▸ **WHAT IS BEING ASKED**: For the copy, please give all of the data again exactly and leave the pictures out.

▸ **SUPPLIED MATERIAL**:

# # #

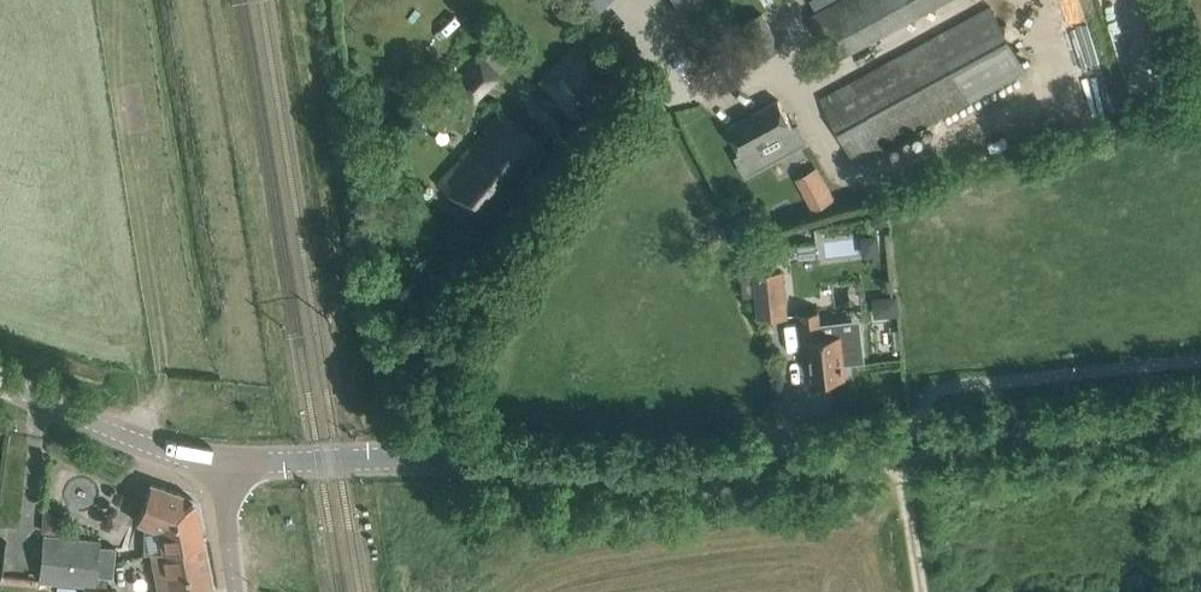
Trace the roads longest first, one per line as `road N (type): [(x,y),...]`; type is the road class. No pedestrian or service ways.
road 1 (tertiary): [(219,459),(435,458),(628,475),(900,452)]
road 2 (tertiary): [(900,452),(1200,414)]
road 3 (tertiary): [(219,459),(166,452),(0,381)]
road 4 (unclassified): [(923,591),(900,452)]
road 5 (unclassified): [(236,591),(219,459)]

# # #

▸ **SOLUTION**:
Trace the roads longest first, one per line as `road N (type): [(x,y),...]`; type is the road class. No pedestrian or service ways.
road 1 (tertiary): [(219,459),(435,458),(628,475),(900,452)]
road 2 (tertiary): [(900,452),(1200,414)]
road 3 (tertiary): [(219,459),(166,452),(0,381)]
road 4 (unclassified): [(923,591),(900,452)]
road 5 (unclassified): [(236,591),(219,459)]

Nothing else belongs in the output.